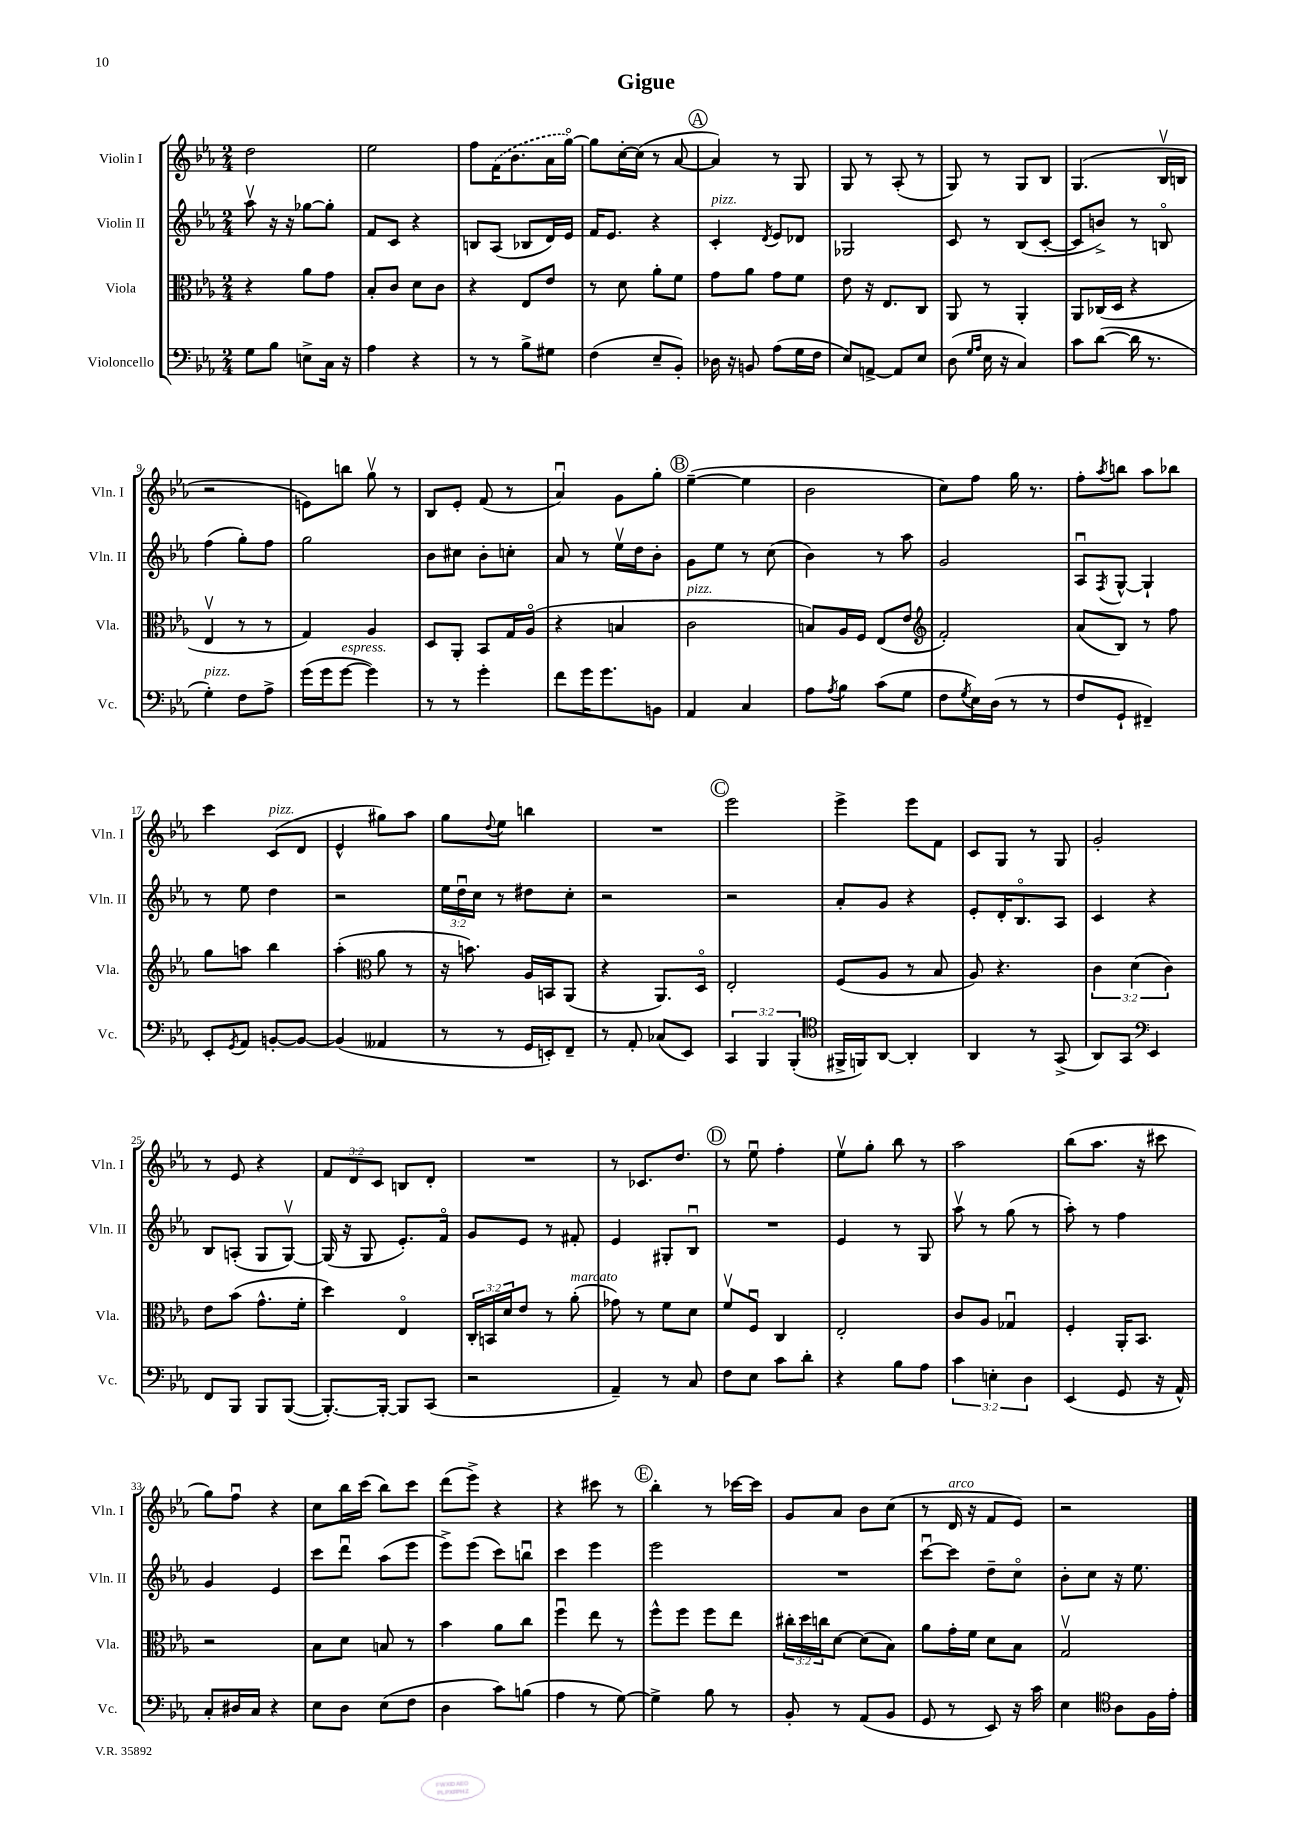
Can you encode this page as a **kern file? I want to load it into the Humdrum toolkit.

**kern	**kern	**kern	**kern
*part4	*part3	*part2	*part1
*staff4	*staff3	*staff2	*staff1
*I"Violoncello	*I"Viola	*I"Violin II	*I"Violin I
*I'Vc.	*I'Vla.	*I'Vln. II	*I'Vln. I
*clefF4	*clefC3	*clefG2	*clefG2
*k[b-e-a-]	*k[b-e-a-]	*k[b-e-a-]	*k[b-e-a-]
*M2/4	*M2/4	*M2/4	*M2/4
=1	=1	=1	=1
8G\L	4r	8aa-v\	2dd\
8B-\J	.	16r	.
.	.	16r	.
8En^\L	8a-\L	[8gg-X\L	.
16C\Jk	8g\J	8gg-'\J]	.
16r	.	.	.
=2	=2	=2	=2
4A-\	8B-'/L	8f/L	2ee-\
.	8c/J	8c/J	.
4r	8d\L	4r	.
.	8c\J	.	.
=3	=3	=3	=3
8r	4r	8Bn/L	8ff\L
8r	.	(8A-/J	(16f\K
.	.	.	8.b-\
8B-^\L	8E-/L	8B-X/L	.
8G#X\J	8e-/J	16d/L)	16a-\L
.	.	16e-/JJ	[16gg\JJ)
=4	=4	=4	=4
(4F\	8r	16f/KL	8gg\L]
.	.	8.e-/J	.
.	8d\	.	[16cc'\L
.	.	.	(16cc\JJ]
8E-~/L	8a-'\L	4r	8r
8BB-'/J)	8f\J	.	[8a-/
!!LO:REH:place=s1:t=A
=5	=5	=5	=5
!	!	!LO:TX:a:i:t=pizz.	!
16D-X\	8g\L	4c'/	4a-/])
16r	.	.	.
8BBn/	8a-\J	.	.
.	.	8qd/	.
(8A-\L	8g\L	8e-/L	8r
16G\L	8f\J	8d-X/J	8G/
16F\JJ	.	.	.
=6	=6	=6	=6
8E-/L)	8e-\	2G-X/	8G/
[8AAn^/J	16r	.	8r
.	8.E-/L	.	.
8AA/L]	.	.	(8A-'/
8E-/J	8C/J	.	8r
=7	=7	=7	=7
(8D\	8AA-/	8c/	8G/)
16qqG/LL	.	.	.
16qqA-/JJ	.	.	.
16E-\	8r	8r	8r
16r	.	.	.
4C/)	4AA-'/	(8B-/L	8G/L
.	.	[8c'/J	8B-/J
=8	=8	=8	=8
8c\L	8AA-/L	8c/L]	(4.G/
([8d\J	(16C-X/L	8bn^/J)	.
.	16D/JJ	.	.
16d\]	4r	8r	.
8.r	.	.	.
.	.	8Bn/	16B-v/LL
.	.	.	16Bn/JJ
!!LO:LB:g=z
=9	=9	=9	=9
!LO:TX:a:i:t=pizz.	!	!	!
4G'\)	4E-v/	(4ff\	2r
8F\L	8r	8gg'\L)	.
8A-^\J	8r	8ff\J	.
=10	=10	=10	=10
(16g\LL	4G/)	2gg\	8en\L)
16g\J	.	.	.
!LO:TX:a:i:t=espress.	!	!	!
[8g\J	.	.	8bbn\J
4g\])	4A-/	.	8ggv\
.	.	.	8r
=11	=11	=11	=11
8r	8D/L	8b-\L	8B-/L
8r	8AA-'/J	8cc#X\J	8e-'/J
4g'\	8BB-/L	8b-'\L	(8f/
.	16G/L	8ccn'\J	8r
.	(16A-/JJ	.	.
=12	=12	=12	=12
8f\L	4r	8a-/	4a-u/)
16g\K	.	8r	.
8.g\	.	.	.
.	4Bn/	16ee-v\LL	8g\L
.	.	16dd\J	.
8BBn\J	.	8b-'\J	8gg'\J
!!LO:REH:place=s1:t=B
=13	=13	=13	=13
!	!LO:TX:a:i:t=pizz.	!	!
4AA-/	2c\	8g\L	([4ee-~\
.	.	8ee-\J	.
4C/	.	8r	4ee-\]
.	.	(8cc\	.
=14	=14	=14	=14
8A-\L	8Bn/L)	4b-\)	2b-\
8qA-/	.	.	.
8B-\J	16A-/L	.	.
.	16F/JJ	.	.
(8c\L	(8E-/L	8r	.
8G\J	8e-/J	8aa-\	.
=15	=15	=15	=15
*	*clefG2	*	*
8F\L	2f'/)	2g/	8cc\L)
8qG/	.	.	.
16E-\L)	.	.	8ff\J
(16D\JJ	.	.	.
8r	.	.	16gg\
.	.	.	8.r
8r	.	.	.
=16	=16	=16	=16
8F/L	(8a-/L	8A-u/L	8ff'\L
.	.	8qF/	8qaa-/
8GG`/J	8B-/J)	[8G^^/J	8bbn\J
4FF#X~/)	8r	4G`/]	8aa-\L
.	8ff\	.	8bb-X\J
!!LO:LB:g=z
=17	=17	=17	=17
8EE-'/L	8gg\L	8r	4ccc\
8qGG/	.	.	.
8AA-/J	8aan\J	8ee-\	.
!	!	!	!LO:TX:a:i:t=pizz.
[8BBn'/L	4bb-\	4dd\	(8c/L
8BB/J_	.	.	8d/J
=18	=18	=18	=18
(4BB/]	(4aa-'\	2r	4e-^^/
*	*clefC3	*	*
4AA--X/	8a-\	.	8gg#X\L)
.	8r	.	8aa-\J
=19	=19	=19	=19
8r	16r	24ee-\LL	8gg\L
.	.	24ddu\	.
.	8.bn\)	.	.
.	.	24cc\JJ	.
.	.	.	8qqdd/
8r	.	8r	8ee-\J
16GG/LL	16A-/LL	8dd#X\L	4bbn\
16EEn'/J)	16BBn/J	.	.
8FF~/J	(8AA-/J	8cc'\J	.
=20	=20	=20	=20
8r	4r	2r	2r
8AA-'/	.	.	.
(8C-X/L	8.AA-/L)	.	.
8EE-/J)	.	.	.
.	16D/Jk	.	.
!!LO:REH:place=s1:t=C
=21	=21	=21	=21
6CC/	2E-'/	2r	2eee-\
6BBB-/	.	.	.
(6BBB-'/	.	.	.
=22	=22	=22	=22
*clefC4	*	*	*
16FF#X^/LL	(8F/L	8a-'/L	4eee-^\
16FFn/J)	.	.	.
[8AA-/J	8A-/J	8g/J	.
4AA-'/]	8r	4r	8eee-\L
.	8B-/	.	8f\J
=23	=23	=23	=23
4AA-/	8A-/)	8e-'/L	8c/L
.	4.r	16d'/K	8G/J
.	.	8.B-/	.
8r	.	.	8r
(8GG^/	.	8A-/J	8G/
=24	=24	=24	=24
8AA-/L)	6c\	4c/	2g'/
8GG/J	.	.	.
.	(6d\	.	.
*clefF4	*	*	*
4EE-/	.	4r	.
.	6c\)	.	.
!!LO:LB:g=z
=25	=25	=25	=25
8FF/L	8e-\L	8B-/L	8r
8BBB-/J	(8b-\J	(8An'/J	8e-/
8BBB-/L	8.g^^\L	8G/L	4r
([8BBB-/J	.	[8Gv/J)	.
.	16f'\Jk	.	.
=26	=26	=26	=26
8.BBB-'/L_)	4dd\)	(16G/]	12f/L
.	.	16r	.
.	.	.	12d/
.	.	8G/	.
.	.	.	12c/J
16BBB-'/Jk_	.	.	.
8BBB-/L]	4E-/	8.e-'/L)	8Bn/L
(8CC/J	.	.	8d'/J
.	.	16f/Jk	.
=27	=27	=27	=27
2r	24C'/LL	8g/L	2r
.	24BBn/	.	.
.	24d/J	.	.
.	8e-/J	8e-/J	.
.	8r	8r	.
!	!LO:TX:a:i:t=marcato	!	!
.	(8a-'\	8f#X'/	.
=28	=28	=28	=28
4AA-~/)	8g-X\)	4e-/	8r
.	8r	.	8.c-X/L
8r	8f\L	8G#X'/L	.
.	.	.	8.dd/J
8C/	8d\J	8B-u/J	.
!!LO:REH:place=s1:t=D
=29	=29	=29	=29
8F\L	8fv/L	2r	8r
8E-\J	8Fu/J	.	8ee-u\
8c\L	4C/	.	4ff'\
8d'\J	.	.	.
=30	=30	=30	=30
4r	2E-'/	4e-/	8ee-v\L
.	.	.	8gg'\J
8B-\L	.	8r	8bb-\
8A-\J	.	8G/	8r
=31	=31	=31	=31
6c\	8c/L	8aa-v\	2aa-\
.	8A-/J	8r	.
6En'\	.	.	.
.	4G-Xu/	(8gg\	.
6D\	.	.	.
.	.	8r	.
=32	=32	=32	=32
(4EE-/	4F'/	8aa-'\)	(8bb-\L
.	.	8r	8.aa-\J
8GG/	16AA-'/KL	4ff\	.
.	8.BB-/J	.	16r
16r	.	.	8ccc#X\
16AA-^^/)	.	.	.
!!LO:LB:g=z
=33	=33	=33	=33
8C'/L	2r	4g/	8gg\L)
16D#X/L	.	.	8ffu\J
16C/JJ	.	.	.
4r	.	4e-/	4r
=34	=34	=34	=34
8E-\L	8B-\L	8ccc\L	8cc\L
8D\J	8d\J	8dddu\J	16bb-\L
.	.	.	(16ccc\JJ
(8E-\L	8Bn/	(8aa-\L	8bb-\L)
8F\J	8r	8eee-\J	8ccc\J
=35	=35	=35	=35
4D\	4b-\	8eee-^\L)	(8ddd\L
.	.	(8eee-\J	8eee-^\J)
8c\L)	8a-\L	8ccc\L)	4r
(8Bn\J	8cc\J	8bbnu\J	.
=36	=36	=36	=36
4A-\	4ffu\	4ccc\	4r
8r	8ee-\	4eee-\	8ccc#X\
[8G\)	8r	.	8r
!!LO:REH:place=s1:t=E
=37	=37	=37	=37
4G^\]	8ff^^\L	2eee-\	4bb-'\
.	8ff\J	.	.
8B-\	8ff\L	.	8r
8r	8ee-\J	.	[16ccc-X\LL
.	.	.	16ccc-\JJ]
=38	=38	=38	=38
8BB-'/	24cc#X'\LL	2r	8g/L
.	24dd\	.	.
.	24ccn\J	.	.
8r	[8d\J	.	8a-/J
(8AA-/L	(8d\L]	.	8b-\L
8BB-/J	8B-\J)	.	(8cc\J
=39	=39	=39	=39
8GG/	8a-\L	[8cccu\L	8r
!	!	!	!LO:TX:a:i:t=arco
8r	16g'\L	8ccc\J]	16d/
.	16f\JJ	.	16r
8EE-/)	8d\L	8dd~\L	8f/L
16r	8B-\J	8cc\J	8e-/J)
16c\	.	.	.
=40	=40	=40	=40
4E-\	2Gv/	8b-'\L	2r
.	.	8cc\J	.
*clefC4	*	*	*
8A-\L	.	16r	.
.	.	8.ee-\	.
16F\L	.	.	.
16e-'\JJ	.	.	.
==	==	==	==
*-	*-	*-	*-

··········

List each line in the material above that contains the word "kern", copying every such line in full.

_The output_
Can you encode this page as a **kern file? I want to load it into the Humdrum toolkit.
**kern	**kern	**kern	**kern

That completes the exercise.